# What you will do
Report every line of the records below that contains the word "mouse".

________________________

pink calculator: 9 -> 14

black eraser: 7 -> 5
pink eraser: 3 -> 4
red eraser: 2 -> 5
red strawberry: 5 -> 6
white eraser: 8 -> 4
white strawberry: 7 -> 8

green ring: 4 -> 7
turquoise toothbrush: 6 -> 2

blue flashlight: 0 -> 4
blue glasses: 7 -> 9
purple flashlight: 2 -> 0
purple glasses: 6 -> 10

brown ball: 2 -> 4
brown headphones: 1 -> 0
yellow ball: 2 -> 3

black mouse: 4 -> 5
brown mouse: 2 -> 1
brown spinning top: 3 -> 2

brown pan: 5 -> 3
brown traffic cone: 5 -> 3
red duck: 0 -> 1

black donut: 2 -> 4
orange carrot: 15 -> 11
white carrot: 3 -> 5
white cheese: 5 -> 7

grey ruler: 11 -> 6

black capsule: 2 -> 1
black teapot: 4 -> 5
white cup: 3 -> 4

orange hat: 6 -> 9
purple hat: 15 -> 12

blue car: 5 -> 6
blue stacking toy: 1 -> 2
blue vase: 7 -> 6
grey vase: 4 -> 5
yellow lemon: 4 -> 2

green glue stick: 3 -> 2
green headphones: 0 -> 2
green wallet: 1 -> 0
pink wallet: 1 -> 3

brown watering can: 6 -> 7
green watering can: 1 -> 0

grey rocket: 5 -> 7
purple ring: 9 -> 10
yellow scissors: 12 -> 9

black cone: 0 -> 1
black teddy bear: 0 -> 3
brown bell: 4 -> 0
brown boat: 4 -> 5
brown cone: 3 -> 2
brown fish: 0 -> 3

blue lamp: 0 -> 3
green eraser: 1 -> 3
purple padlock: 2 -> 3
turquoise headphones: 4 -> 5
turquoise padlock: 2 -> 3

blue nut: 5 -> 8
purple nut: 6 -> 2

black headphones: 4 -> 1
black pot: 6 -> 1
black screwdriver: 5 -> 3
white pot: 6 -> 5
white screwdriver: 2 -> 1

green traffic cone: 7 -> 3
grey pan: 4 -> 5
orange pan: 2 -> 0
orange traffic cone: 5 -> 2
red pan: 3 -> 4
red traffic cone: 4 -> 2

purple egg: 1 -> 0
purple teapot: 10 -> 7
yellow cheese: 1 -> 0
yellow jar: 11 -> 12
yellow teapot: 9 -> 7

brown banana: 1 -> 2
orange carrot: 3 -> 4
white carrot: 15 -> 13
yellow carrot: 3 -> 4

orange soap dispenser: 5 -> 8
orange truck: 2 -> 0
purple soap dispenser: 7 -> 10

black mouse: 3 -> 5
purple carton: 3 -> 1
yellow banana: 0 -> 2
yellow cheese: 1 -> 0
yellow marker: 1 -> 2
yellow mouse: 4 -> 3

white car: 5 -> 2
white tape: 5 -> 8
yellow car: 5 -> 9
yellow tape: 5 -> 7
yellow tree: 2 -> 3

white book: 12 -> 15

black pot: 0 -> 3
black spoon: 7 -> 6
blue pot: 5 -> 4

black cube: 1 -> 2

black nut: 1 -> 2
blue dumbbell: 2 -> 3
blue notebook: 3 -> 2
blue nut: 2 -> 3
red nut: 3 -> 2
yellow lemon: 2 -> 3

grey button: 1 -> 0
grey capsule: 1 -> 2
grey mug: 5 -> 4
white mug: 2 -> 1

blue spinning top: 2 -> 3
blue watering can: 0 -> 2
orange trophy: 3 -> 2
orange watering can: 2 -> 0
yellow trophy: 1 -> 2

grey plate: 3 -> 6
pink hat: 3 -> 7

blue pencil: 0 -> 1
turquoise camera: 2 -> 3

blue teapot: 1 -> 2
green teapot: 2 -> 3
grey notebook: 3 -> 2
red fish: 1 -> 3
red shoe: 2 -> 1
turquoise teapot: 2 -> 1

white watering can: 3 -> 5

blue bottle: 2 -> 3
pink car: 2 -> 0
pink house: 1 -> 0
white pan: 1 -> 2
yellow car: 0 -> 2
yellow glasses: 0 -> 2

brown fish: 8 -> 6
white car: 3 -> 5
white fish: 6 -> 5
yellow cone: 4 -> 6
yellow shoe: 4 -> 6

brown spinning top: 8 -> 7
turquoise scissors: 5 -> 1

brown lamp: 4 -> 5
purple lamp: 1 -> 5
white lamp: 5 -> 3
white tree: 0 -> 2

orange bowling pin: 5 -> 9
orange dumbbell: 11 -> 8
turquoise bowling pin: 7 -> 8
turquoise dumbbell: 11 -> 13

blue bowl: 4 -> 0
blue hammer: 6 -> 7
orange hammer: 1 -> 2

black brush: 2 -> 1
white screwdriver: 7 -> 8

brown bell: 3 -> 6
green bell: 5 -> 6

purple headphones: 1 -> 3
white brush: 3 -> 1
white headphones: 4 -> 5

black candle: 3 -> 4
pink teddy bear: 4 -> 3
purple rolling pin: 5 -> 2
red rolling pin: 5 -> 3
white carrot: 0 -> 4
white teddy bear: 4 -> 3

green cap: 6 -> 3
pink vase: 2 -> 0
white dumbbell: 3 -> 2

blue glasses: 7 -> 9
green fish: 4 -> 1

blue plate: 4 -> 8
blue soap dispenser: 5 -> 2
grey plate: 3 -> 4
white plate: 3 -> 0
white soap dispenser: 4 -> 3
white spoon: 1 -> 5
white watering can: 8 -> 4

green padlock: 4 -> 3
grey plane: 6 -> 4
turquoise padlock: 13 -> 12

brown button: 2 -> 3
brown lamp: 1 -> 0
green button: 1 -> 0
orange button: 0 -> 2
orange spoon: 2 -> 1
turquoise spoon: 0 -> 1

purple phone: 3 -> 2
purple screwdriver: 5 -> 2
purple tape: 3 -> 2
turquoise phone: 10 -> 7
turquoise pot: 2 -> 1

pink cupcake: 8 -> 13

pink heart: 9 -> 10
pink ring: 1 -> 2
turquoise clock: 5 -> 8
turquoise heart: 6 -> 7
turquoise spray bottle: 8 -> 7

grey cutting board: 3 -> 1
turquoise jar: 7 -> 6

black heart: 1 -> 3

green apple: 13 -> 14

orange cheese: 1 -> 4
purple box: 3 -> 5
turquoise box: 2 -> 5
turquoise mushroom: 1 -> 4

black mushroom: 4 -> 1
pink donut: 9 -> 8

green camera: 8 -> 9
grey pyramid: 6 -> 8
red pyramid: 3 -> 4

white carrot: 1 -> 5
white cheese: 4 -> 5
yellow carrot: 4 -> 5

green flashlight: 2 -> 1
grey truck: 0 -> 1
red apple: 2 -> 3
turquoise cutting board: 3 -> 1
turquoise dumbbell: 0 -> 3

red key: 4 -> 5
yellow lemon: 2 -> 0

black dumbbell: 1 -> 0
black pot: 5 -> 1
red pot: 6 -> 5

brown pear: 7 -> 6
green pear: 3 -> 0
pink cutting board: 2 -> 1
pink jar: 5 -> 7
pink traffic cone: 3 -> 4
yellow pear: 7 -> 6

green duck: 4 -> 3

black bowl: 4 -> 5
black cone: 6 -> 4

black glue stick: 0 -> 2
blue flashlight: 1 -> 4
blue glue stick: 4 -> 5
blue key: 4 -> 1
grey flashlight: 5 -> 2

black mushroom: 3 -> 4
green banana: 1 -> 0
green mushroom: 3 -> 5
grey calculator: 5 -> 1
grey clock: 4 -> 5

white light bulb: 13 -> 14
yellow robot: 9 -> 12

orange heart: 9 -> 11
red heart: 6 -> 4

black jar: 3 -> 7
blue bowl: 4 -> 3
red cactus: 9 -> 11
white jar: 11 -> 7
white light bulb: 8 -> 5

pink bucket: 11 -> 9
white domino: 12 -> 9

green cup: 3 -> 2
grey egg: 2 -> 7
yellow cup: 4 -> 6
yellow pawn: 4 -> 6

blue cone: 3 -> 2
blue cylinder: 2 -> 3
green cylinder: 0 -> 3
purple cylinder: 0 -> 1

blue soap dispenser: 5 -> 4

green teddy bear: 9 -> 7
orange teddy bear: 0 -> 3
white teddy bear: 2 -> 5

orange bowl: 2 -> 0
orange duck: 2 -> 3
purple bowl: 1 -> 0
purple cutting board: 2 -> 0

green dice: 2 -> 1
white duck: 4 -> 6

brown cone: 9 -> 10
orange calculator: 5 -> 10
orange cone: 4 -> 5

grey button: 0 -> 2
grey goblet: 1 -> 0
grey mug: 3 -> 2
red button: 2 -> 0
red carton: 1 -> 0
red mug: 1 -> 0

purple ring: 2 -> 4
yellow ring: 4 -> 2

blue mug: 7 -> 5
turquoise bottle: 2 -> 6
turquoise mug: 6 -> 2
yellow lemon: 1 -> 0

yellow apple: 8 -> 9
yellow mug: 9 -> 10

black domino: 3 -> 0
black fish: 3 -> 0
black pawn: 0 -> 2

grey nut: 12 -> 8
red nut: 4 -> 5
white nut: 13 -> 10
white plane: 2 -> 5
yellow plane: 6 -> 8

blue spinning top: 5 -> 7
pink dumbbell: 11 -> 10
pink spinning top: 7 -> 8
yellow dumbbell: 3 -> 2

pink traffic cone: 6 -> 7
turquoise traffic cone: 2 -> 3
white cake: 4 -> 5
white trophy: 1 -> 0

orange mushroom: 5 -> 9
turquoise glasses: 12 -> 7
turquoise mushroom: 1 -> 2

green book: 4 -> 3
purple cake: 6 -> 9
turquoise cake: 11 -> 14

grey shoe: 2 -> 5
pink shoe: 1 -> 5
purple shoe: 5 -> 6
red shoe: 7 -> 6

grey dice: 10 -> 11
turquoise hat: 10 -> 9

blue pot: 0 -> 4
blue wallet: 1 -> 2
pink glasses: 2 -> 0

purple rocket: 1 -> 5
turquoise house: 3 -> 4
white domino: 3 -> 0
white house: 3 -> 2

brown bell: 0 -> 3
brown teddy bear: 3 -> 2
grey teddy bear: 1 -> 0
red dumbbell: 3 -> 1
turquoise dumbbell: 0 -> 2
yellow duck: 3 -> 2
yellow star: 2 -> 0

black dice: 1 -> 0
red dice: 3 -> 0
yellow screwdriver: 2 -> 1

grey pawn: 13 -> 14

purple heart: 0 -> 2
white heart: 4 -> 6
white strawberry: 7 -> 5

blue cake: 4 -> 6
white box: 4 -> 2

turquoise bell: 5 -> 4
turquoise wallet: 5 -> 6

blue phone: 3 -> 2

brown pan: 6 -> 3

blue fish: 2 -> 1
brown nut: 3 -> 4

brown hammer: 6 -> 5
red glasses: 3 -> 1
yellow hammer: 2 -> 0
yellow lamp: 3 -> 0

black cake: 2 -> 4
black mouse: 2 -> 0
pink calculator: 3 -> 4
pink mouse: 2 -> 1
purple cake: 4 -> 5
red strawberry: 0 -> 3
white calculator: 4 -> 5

________________________

# Task answer
black mouse: 4 -> 5
brown mouse: 2 -> 1
black mouse: 3 -> 5
yellow mouse: 4 -> 3
black mouse: 2 -> 0
pink mouse: 2 -> 1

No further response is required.